#### [TASK TO CARRY OUT]
Please take the lines from the one holding "red pawn: 1 -> 0" through the one holding "purple mushroom: 5 -> 4" in the data below and copy them exactly.

----

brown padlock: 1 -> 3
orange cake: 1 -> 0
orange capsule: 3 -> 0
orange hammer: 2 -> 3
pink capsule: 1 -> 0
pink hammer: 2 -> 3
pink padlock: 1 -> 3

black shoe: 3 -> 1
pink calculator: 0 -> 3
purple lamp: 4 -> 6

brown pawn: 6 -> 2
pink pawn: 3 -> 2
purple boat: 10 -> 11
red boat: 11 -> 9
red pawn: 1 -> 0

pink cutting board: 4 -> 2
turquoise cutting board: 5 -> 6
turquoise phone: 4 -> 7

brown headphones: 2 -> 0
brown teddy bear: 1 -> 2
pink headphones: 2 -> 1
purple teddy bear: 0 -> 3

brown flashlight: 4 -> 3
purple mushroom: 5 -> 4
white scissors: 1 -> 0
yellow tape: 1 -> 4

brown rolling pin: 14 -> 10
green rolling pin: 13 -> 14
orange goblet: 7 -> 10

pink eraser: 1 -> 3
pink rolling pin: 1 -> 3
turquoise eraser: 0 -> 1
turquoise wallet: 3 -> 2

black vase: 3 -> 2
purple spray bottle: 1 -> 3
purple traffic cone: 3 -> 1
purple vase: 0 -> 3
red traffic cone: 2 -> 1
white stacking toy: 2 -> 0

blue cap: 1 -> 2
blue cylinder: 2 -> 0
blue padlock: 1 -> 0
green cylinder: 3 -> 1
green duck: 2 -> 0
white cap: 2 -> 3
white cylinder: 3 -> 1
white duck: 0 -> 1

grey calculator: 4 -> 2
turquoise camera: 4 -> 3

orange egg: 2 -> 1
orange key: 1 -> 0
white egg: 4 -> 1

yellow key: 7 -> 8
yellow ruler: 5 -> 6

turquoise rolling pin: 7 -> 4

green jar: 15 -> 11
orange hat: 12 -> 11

----

#### [WRITTEN ANSWER]
red pawn: 1 -> 0

pink cutting board: 4 -> 2
turquoise cutting board: 5 -> 6
turquoise phone: 4 -> 7

brown headphones: 2 -> 0
brown teddy bear: 1 -> 2
pink headphones: 2 -> 1
purple teddy bear: 0 -> 3

brown flashlight: 4 -> 3
purple mushroom: 5 -> 4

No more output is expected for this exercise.